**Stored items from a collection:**
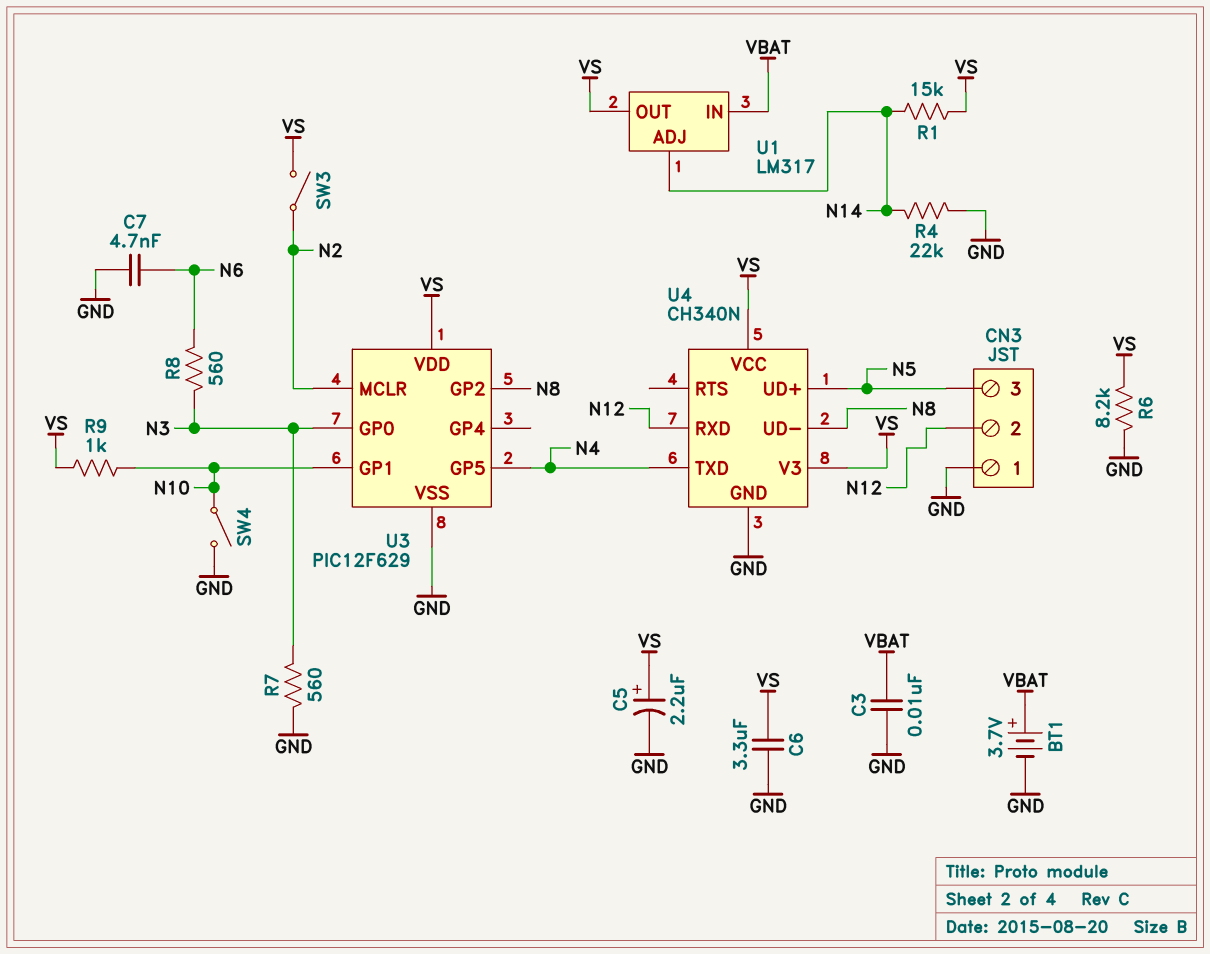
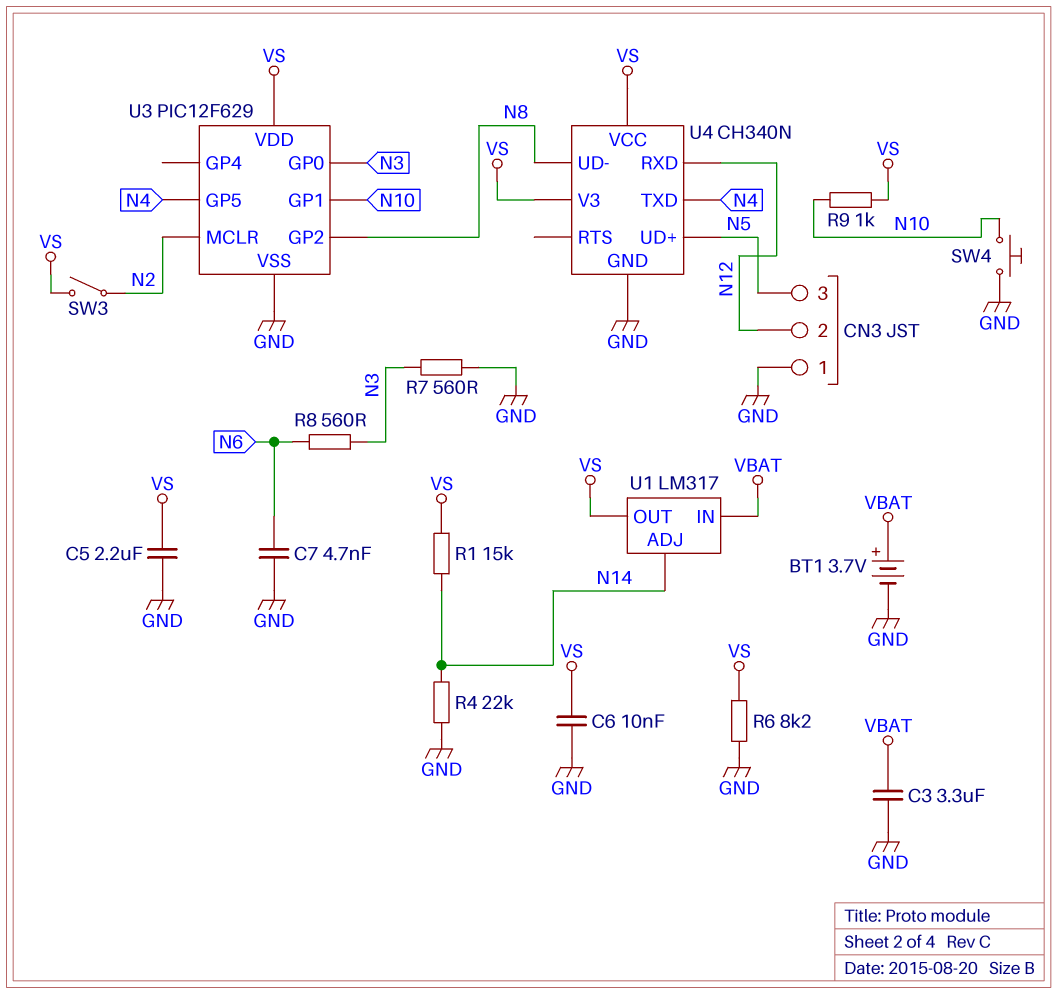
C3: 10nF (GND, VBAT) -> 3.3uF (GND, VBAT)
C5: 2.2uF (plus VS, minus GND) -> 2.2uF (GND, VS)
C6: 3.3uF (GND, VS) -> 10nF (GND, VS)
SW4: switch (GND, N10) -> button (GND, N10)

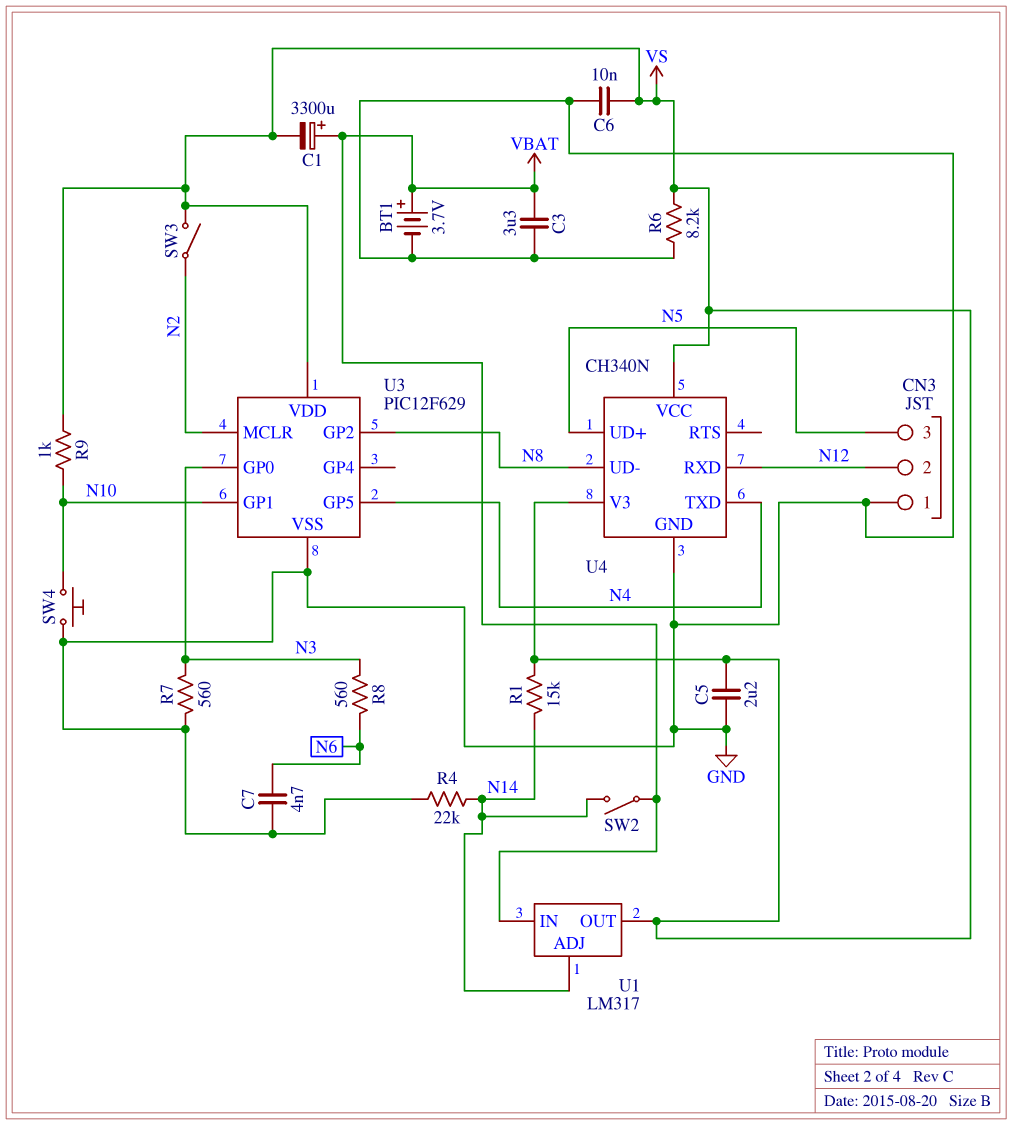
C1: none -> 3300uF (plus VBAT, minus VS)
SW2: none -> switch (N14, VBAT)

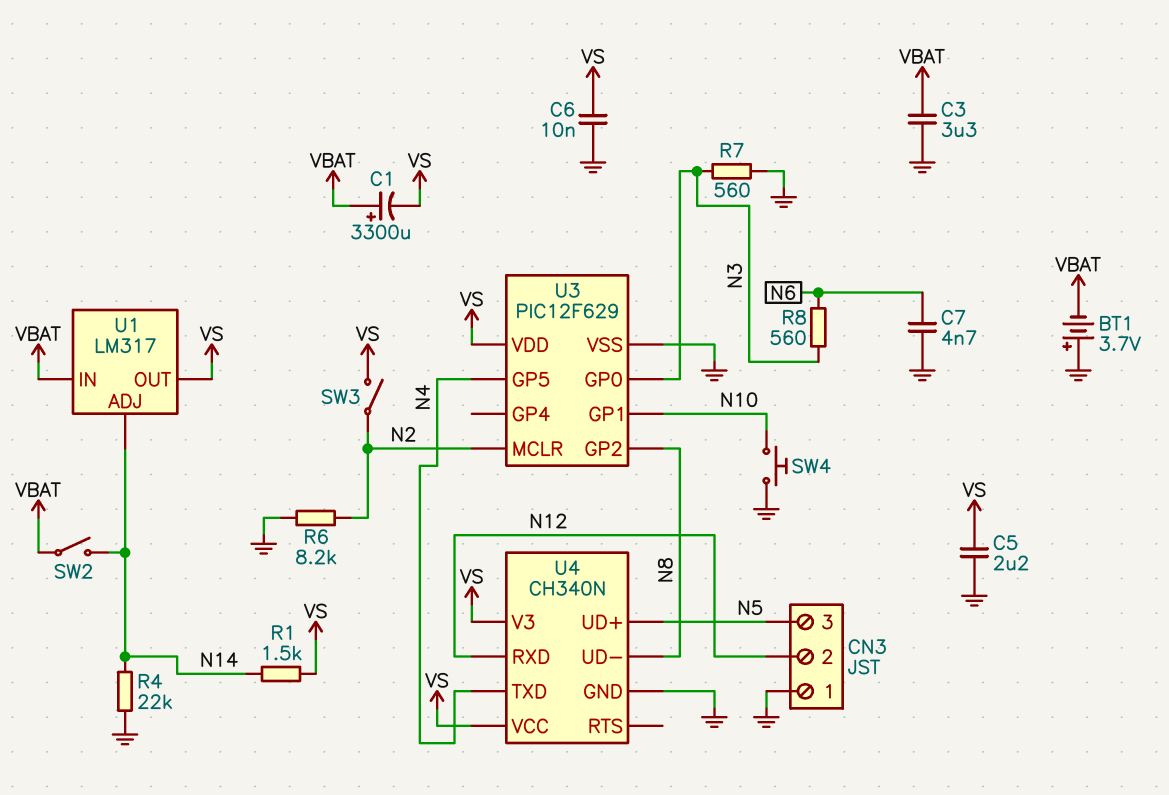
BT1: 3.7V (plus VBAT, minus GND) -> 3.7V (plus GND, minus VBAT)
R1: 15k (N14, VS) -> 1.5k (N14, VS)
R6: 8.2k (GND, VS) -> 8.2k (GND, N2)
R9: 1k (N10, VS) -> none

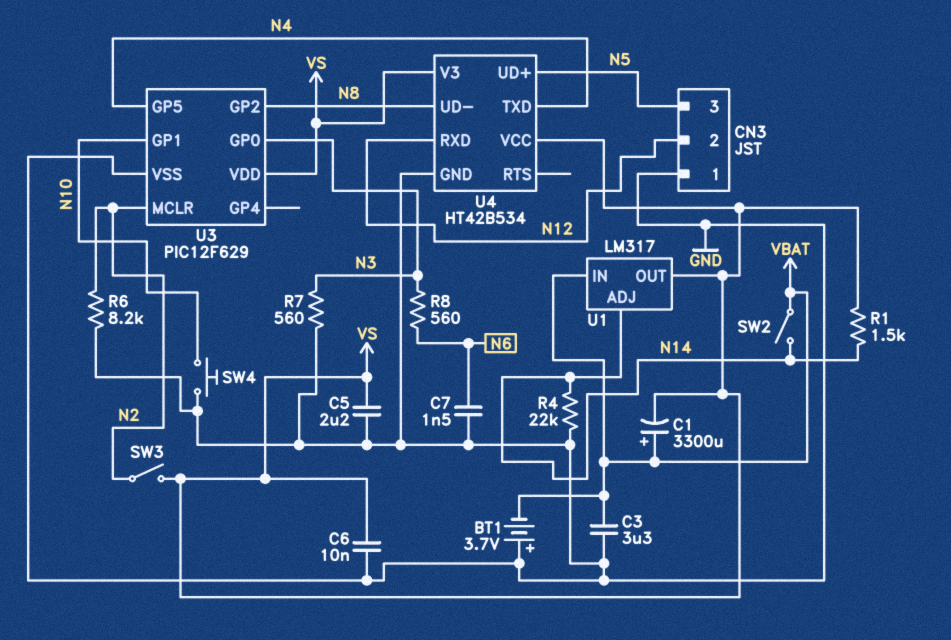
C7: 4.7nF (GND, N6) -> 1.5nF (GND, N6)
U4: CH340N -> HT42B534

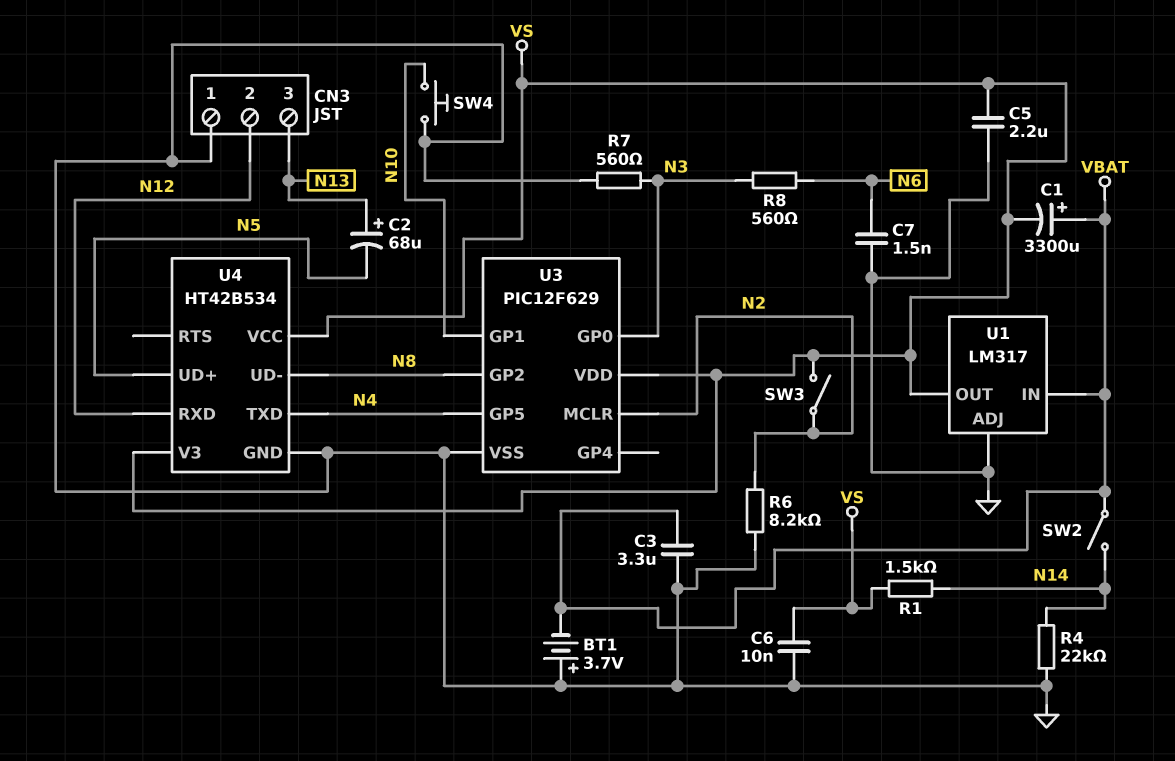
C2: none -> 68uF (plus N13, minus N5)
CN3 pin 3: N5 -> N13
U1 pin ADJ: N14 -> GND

...

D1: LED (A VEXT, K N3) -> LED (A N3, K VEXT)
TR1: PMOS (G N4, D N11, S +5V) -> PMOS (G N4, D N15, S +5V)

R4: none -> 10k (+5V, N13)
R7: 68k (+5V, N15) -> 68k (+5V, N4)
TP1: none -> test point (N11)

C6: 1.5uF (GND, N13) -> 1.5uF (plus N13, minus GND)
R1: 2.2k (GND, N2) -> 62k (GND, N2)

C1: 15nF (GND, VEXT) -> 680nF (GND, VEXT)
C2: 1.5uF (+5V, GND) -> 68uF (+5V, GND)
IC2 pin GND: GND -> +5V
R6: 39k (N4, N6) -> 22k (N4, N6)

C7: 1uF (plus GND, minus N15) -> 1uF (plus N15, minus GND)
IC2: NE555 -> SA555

--

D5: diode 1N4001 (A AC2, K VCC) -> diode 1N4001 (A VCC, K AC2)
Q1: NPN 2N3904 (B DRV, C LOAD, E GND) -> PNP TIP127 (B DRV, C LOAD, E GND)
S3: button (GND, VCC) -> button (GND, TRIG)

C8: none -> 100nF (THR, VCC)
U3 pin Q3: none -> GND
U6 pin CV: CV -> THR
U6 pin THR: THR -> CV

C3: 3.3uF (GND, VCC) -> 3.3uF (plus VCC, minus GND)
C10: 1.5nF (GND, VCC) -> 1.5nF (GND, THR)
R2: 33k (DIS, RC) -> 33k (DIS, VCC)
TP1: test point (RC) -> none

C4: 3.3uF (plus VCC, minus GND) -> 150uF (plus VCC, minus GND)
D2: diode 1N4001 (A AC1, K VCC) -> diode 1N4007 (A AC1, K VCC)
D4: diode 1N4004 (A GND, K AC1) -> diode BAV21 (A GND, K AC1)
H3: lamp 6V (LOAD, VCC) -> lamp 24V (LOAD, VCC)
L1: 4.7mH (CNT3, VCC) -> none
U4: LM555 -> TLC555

**Activity:** Working from the data above, extract solely the lines from the one containing "R4: none -> 10k (+5V, N13)" through the one containing "IC2: NE555 -> SA555", exactly as they appear, both included.

**Result for this task:**
R4: none -> 10k (+5V, N13)
R7: 68k (+5V, N15) -> 68k (+5V, N4)
TP1: none -> test point (N11)

C6: 1.5uF (GND, N13) -> 1.5uF (plus N13, minus GND)
R1: 2.2k (GND, N2) -> 62k (GND, N2)

C1: 15nF (GND, VEXT) -> 680nF (GND, VEXT)
C2: 1.5uF (+5V, GND) -> 68uF (+5V, GND)
IC2 pin GND: GND -> +5V
R6: 39k (N4, N6) -> 22k (N4, N6)

C7: 1uF (plus GND, minus N15) -> 1uF (plus N15, minus GND)
IC2: NE555 -> SA555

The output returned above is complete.